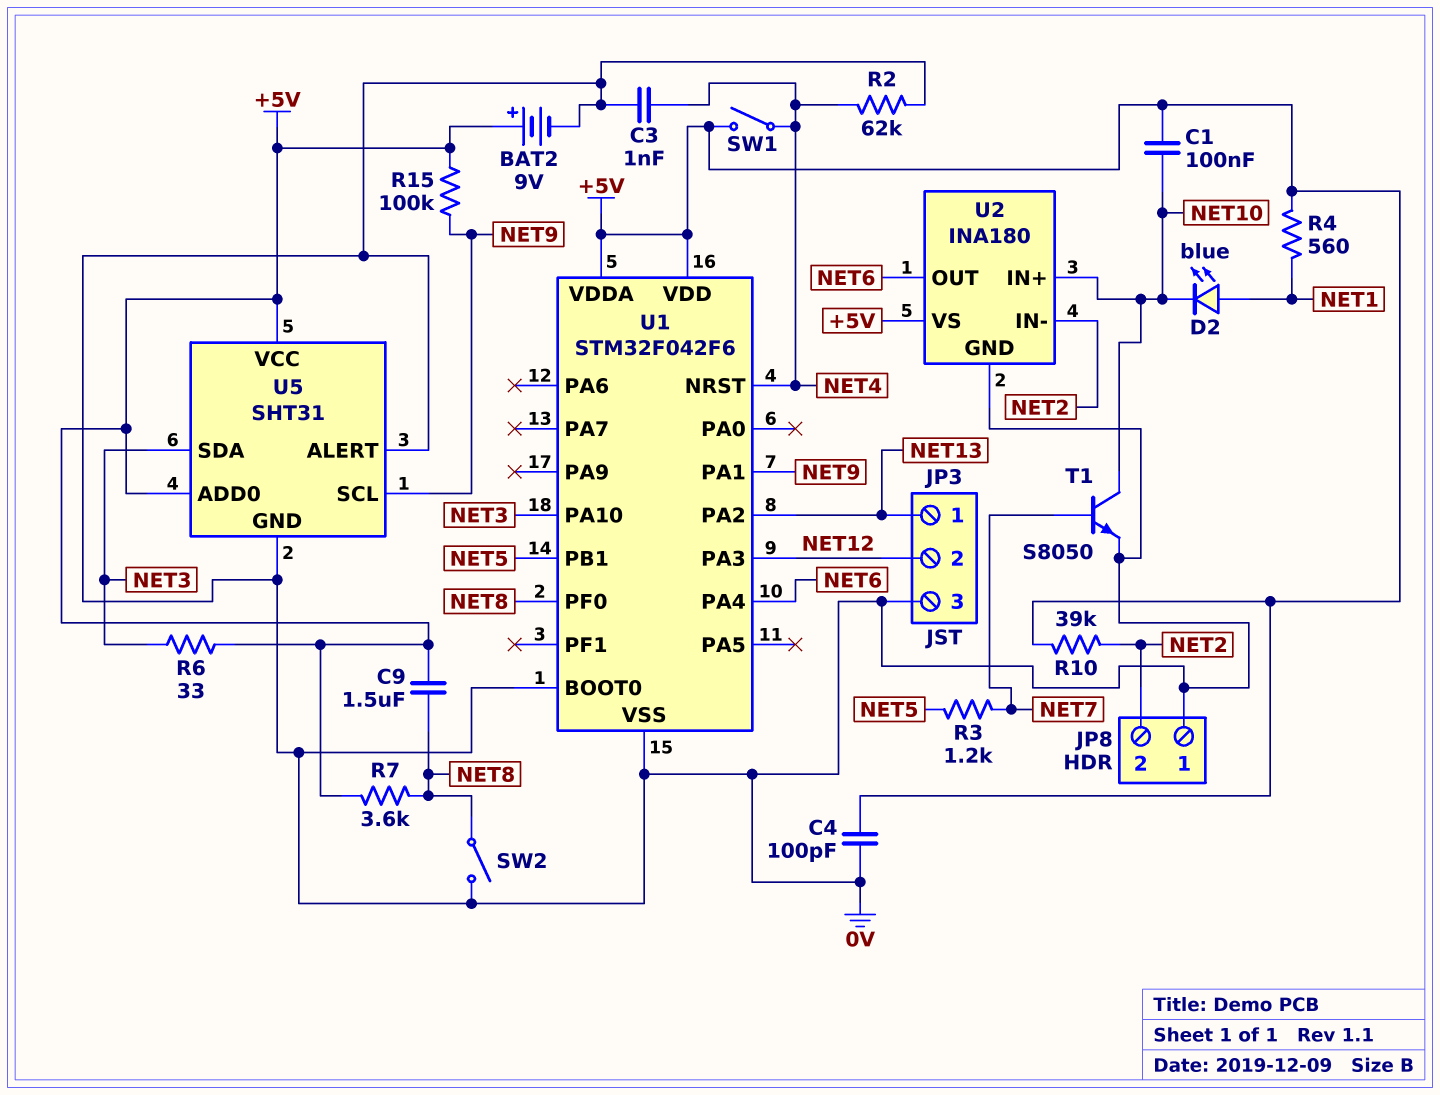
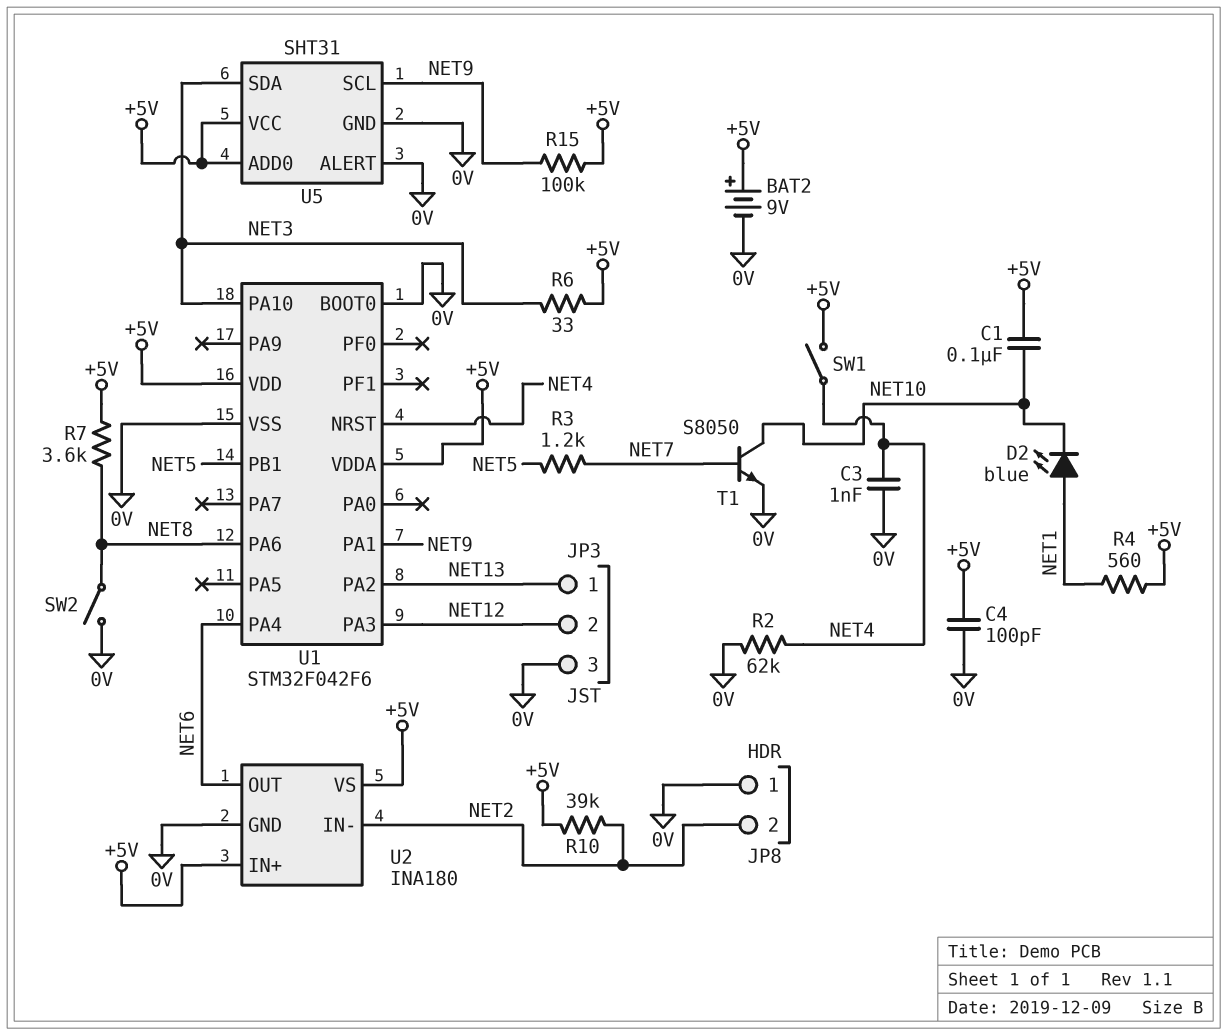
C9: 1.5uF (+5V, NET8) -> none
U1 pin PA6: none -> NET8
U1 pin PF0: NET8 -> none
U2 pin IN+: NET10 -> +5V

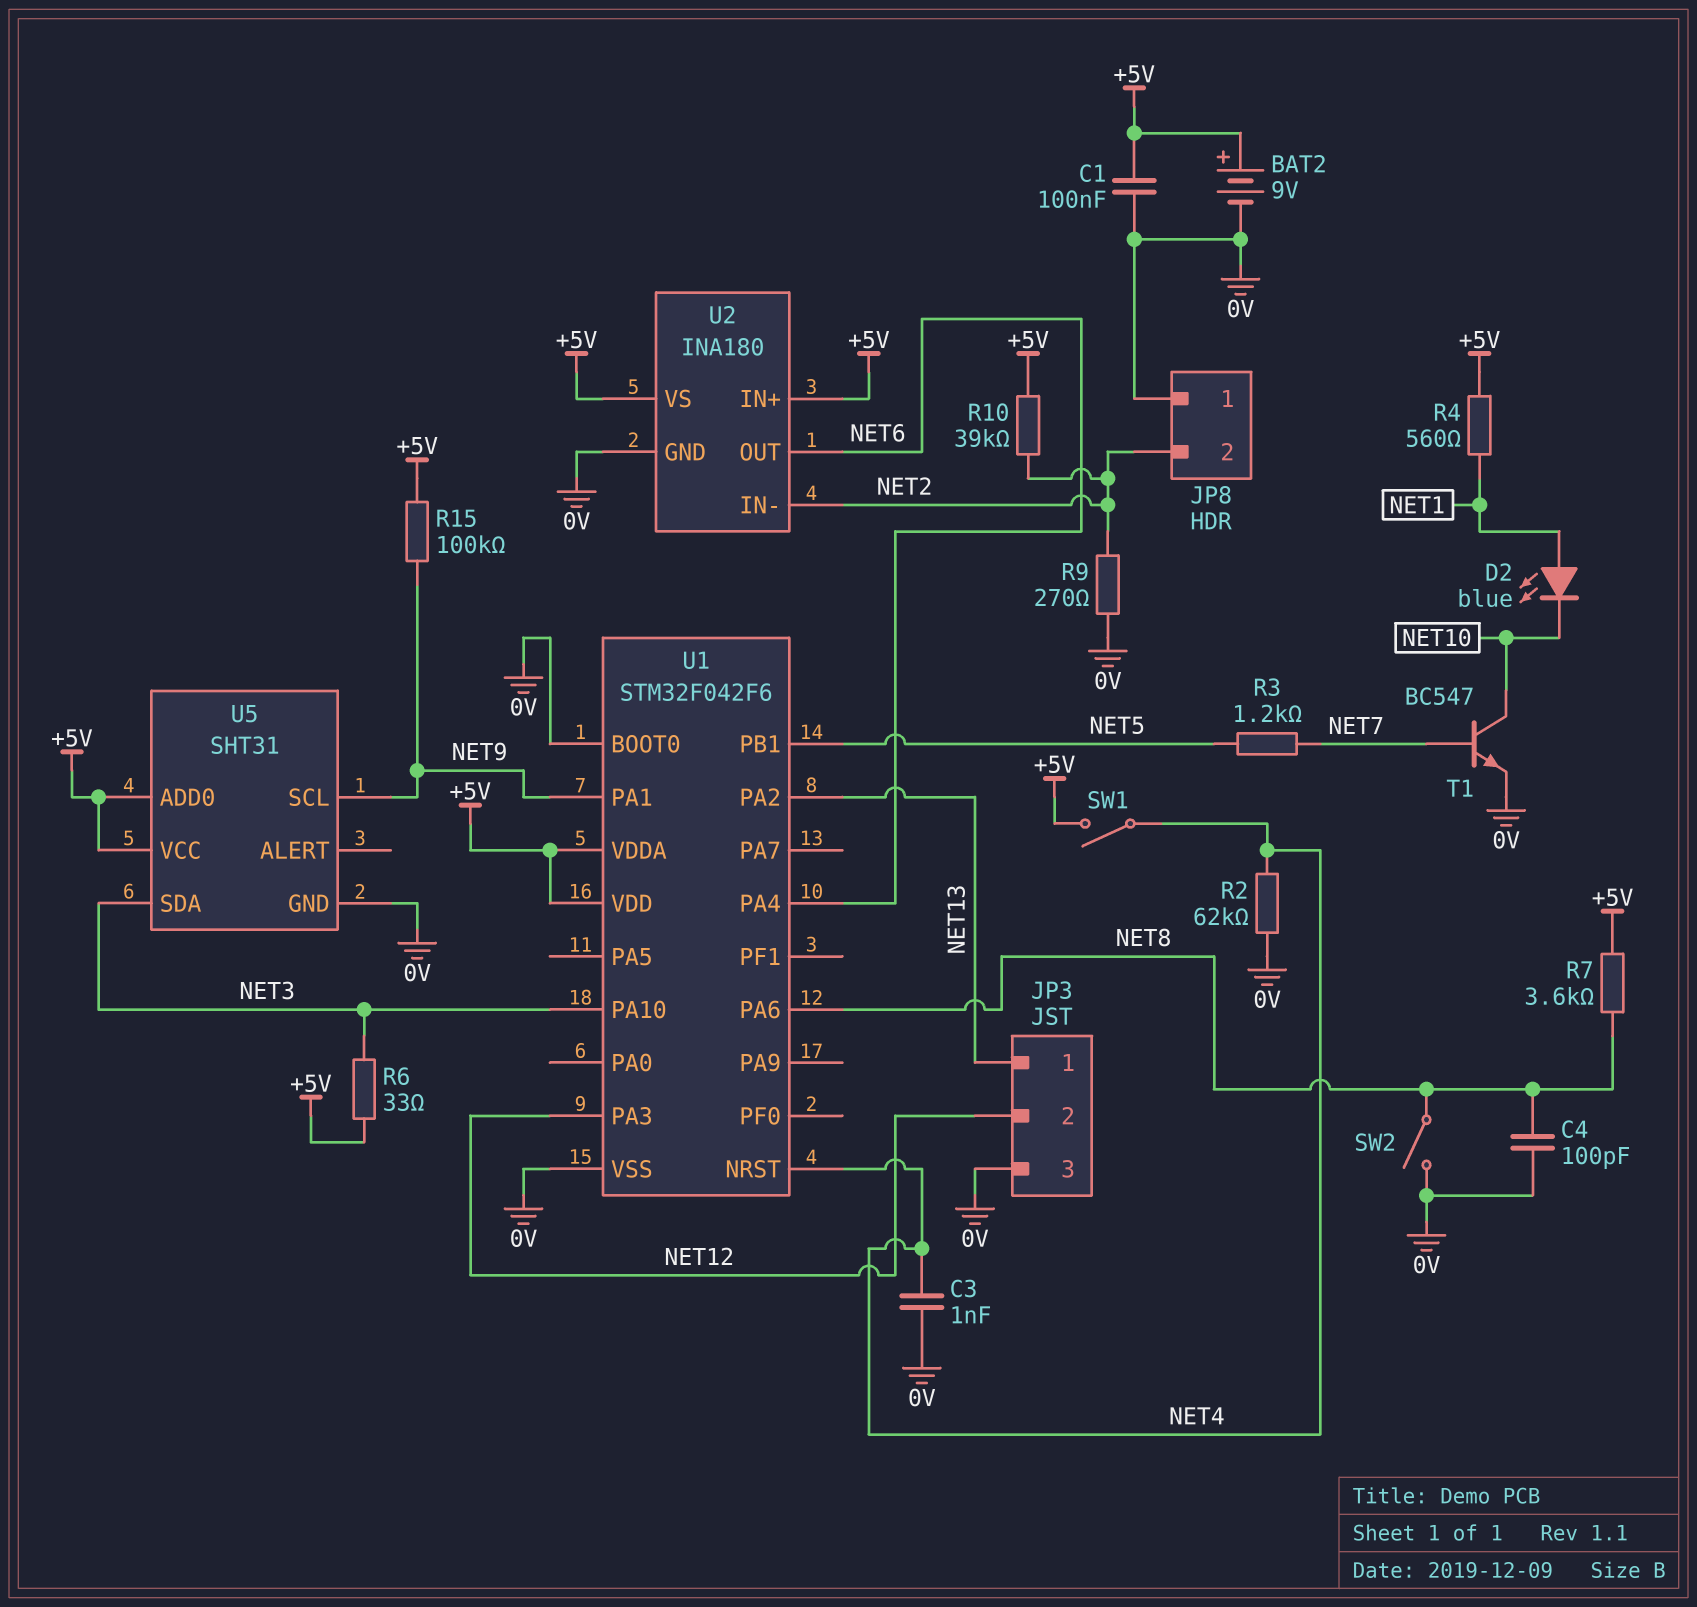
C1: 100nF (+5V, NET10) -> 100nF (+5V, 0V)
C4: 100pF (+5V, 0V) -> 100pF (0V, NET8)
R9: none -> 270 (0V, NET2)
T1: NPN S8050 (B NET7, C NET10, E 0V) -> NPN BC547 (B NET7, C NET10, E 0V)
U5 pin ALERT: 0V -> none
---
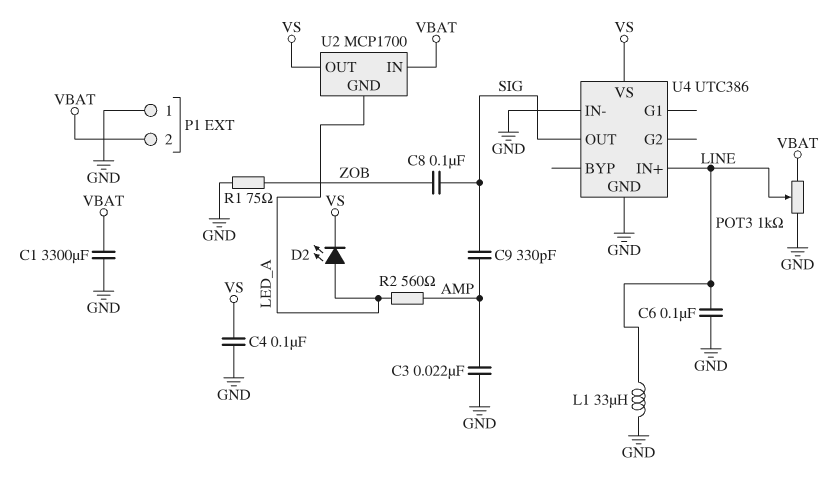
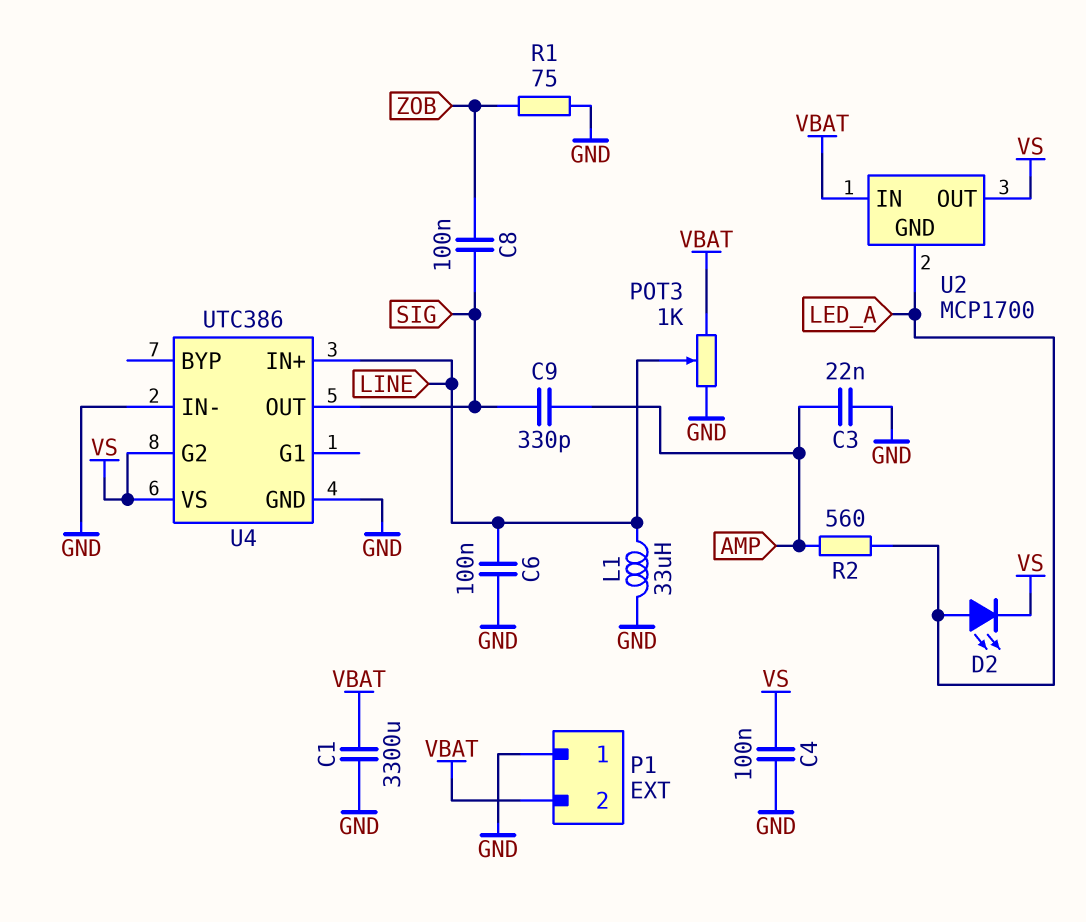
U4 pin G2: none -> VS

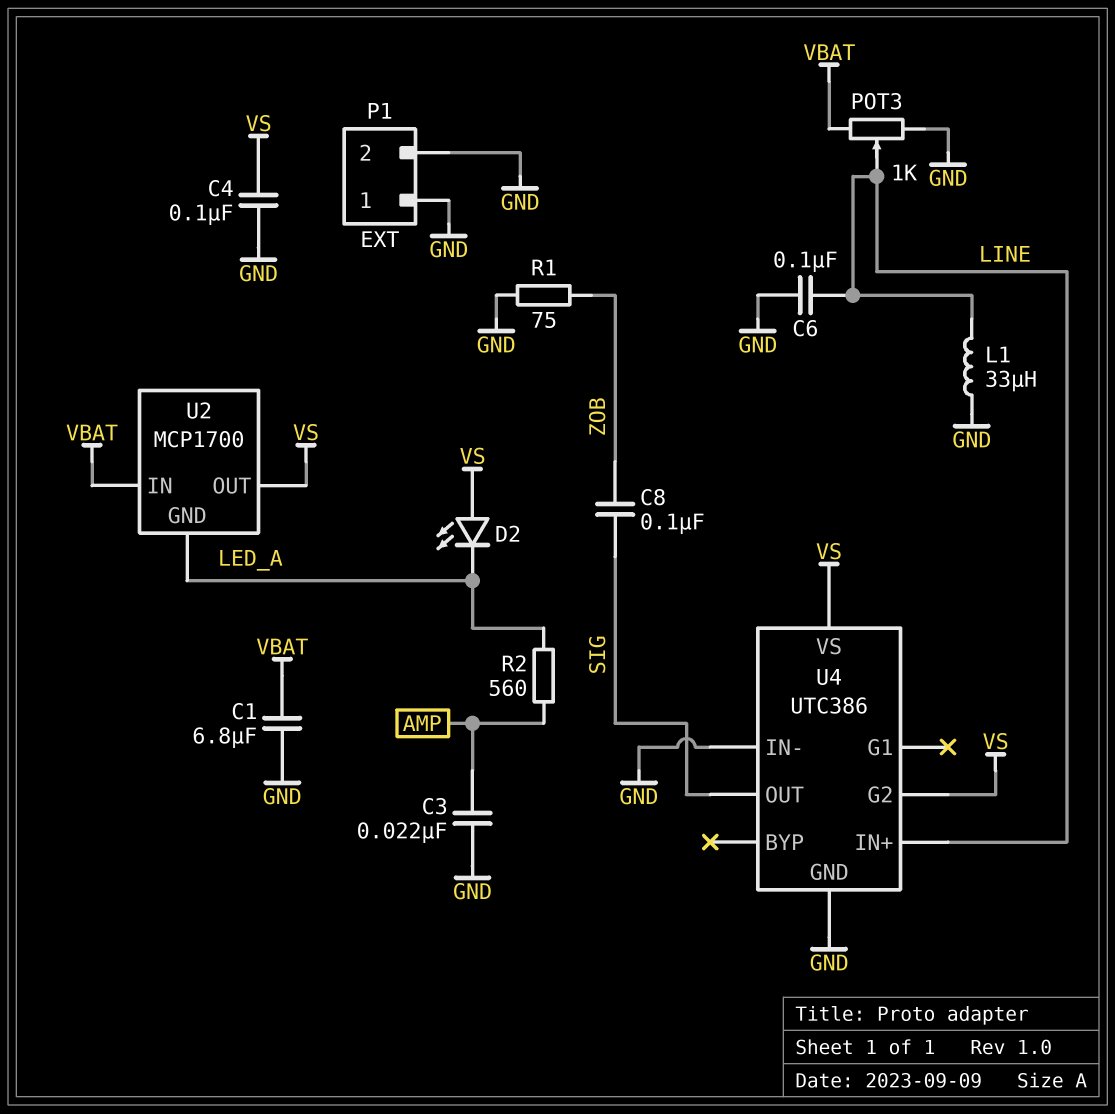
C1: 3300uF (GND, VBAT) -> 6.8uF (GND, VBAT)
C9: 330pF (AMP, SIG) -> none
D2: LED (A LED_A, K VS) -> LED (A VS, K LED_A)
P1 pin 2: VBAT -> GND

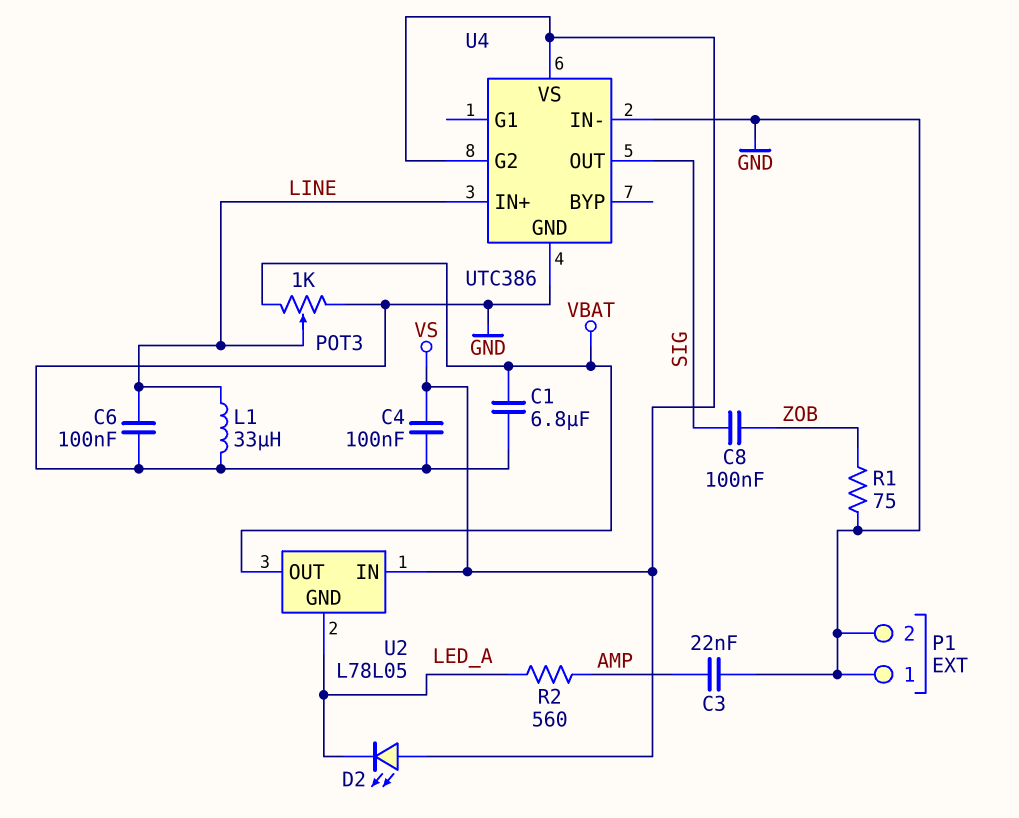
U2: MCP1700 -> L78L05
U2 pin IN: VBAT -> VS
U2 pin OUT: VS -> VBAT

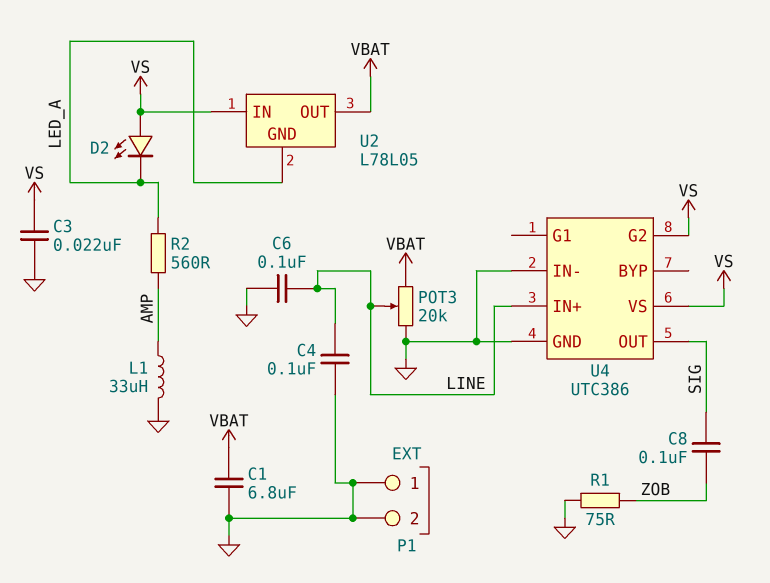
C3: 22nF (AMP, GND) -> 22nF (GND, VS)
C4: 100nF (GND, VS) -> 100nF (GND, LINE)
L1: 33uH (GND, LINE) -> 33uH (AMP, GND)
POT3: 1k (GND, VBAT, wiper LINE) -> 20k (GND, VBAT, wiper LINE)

> _What the task asks_: Taking the material above, give again exactly the lines from the one holding "U1 pin PF0: NET8 -> none" through the one holding "U5 pin ALERT: 0V -> none", with both ends and without pictures.

> _Answer box_:
U1 pin PF0: NET8 -> none
U2 pin IN+: NET10 -> +5V

C1: 100nF (+5V, NET10) -> 100nF (+5V, 0V)
C4: 100pF (+5V, 0V) -> 100pF (0V, NET8)
R9: none -> 270 (0V, NET2)
T1: NPN S8050 (B NET7, C NET10, E 0V) -> NPN BC547 (B NET7, C NET10, E 0V)
U5 pin ALERT: 0V -> none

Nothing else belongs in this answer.